*WORK INSTRUCTIONS*: Scan the records beneath this line for the line holding "R3: 1M (GND, SIG37) -> 150 (GND, SIG37)" and the line holding "U14: NOT 74LS04", then transcribe exactly those two and all lines between.

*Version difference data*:
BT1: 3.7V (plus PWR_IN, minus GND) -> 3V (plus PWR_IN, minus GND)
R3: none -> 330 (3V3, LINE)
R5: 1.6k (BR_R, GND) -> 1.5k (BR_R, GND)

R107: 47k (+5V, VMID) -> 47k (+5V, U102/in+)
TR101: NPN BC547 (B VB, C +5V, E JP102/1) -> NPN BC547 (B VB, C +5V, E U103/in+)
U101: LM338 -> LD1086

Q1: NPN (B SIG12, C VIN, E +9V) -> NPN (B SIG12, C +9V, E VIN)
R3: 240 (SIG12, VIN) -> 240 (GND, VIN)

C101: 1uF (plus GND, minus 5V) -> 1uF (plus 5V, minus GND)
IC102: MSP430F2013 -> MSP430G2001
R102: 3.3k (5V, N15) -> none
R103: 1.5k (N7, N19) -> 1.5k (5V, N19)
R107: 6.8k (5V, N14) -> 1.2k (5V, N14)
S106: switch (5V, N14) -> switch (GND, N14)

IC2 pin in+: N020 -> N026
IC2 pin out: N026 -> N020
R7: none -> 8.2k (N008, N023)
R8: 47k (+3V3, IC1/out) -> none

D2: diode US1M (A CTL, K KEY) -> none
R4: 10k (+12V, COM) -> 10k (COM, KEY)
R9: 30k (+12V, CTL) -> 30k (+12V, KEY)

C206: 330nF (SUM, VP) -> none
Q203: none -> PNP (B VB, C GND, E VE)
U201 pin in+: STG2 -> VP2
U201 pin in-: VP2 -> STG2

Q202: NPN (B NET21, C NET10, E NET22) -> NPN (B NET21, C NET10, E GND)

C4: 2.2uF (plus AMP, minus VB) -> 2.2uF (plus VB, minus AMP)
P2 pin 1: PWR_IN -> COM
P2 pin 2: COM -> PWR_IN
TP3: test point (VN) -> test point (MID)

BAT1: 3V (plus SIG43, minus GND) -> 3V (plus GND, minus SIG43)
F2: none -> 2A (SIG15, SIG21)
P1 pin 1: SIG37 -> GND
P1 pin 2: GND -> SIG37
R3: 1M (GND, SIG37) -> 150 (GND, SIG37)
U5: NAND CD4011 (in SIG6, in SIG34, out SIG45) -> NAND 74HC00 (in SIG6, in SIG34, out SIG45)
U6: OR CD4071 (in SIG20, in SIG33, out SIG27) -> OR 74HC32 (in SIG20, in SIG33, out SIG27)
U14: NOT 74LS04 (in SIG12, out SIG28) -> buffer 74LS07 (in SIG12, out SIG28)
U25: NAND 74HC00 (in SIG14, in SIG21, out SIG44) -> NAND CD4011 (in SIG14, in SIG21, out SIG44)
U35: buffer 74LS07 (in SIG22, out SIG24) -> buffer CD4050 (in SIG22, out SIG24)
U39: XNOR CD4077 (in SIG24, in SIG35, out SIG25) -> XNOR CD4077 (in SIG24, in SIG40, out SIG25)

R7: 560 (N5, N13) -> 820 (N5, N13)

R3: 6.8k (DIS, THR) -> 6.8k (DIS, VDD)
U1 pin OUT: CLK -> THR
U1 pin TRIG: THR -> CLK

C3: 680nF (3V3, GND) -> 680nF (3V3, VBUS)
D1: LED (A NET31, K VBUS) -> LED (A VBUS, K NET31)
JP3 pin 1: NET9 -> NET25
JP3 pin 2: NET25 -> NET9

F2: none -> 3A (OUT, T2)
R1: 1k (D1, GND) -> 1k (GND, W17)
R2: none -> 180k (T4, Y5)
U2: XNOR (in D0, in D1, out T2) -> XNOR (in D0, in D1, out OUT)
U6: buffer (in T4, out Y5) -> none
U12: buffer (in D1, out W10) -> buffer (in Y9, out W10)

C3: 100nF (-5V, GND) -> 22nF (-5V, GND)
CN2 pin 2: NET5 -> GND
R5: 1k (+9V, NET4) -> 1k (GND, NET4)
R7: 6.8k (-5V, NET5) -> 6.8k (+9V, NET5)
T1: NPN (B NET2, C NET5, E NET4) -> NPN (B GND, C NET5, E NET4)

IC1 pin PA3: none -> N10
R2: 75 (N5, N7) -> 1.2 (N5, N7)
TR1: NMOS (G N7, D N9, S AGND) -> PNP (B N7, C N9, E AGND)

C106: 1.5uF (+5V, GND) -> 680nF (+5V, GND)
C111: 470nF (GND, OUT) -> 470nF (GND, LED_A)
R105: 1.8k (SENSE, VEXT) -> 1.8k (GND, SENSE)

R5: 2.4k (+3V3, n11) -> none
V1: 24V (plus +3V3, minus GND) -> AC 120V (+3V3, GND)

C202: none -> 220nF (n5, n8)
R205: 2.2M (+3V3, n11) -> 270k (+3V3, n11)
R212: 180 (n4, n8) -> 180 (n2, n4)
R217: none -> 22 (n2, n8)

*PROBLEM SOLUTION*:
R3: 1M (GND, SIG37) -> 150 (GND, SIG37)
U5: NAND CD4011 (in SIG6, in SIG34, out SIG45) -> NAND 74HC00 (in SIG6, in SIG34, out SIG45)
U6: OR CD4071 (in SIG20, in SIG33, out SIG27) -> OR 74HC32 (in SIG20, in SIG33, out SIG27)
U14: NOT 74LS04 (in SIG12, out SIG28) -> buffer 74LS07 (in SIG12, out SIG28)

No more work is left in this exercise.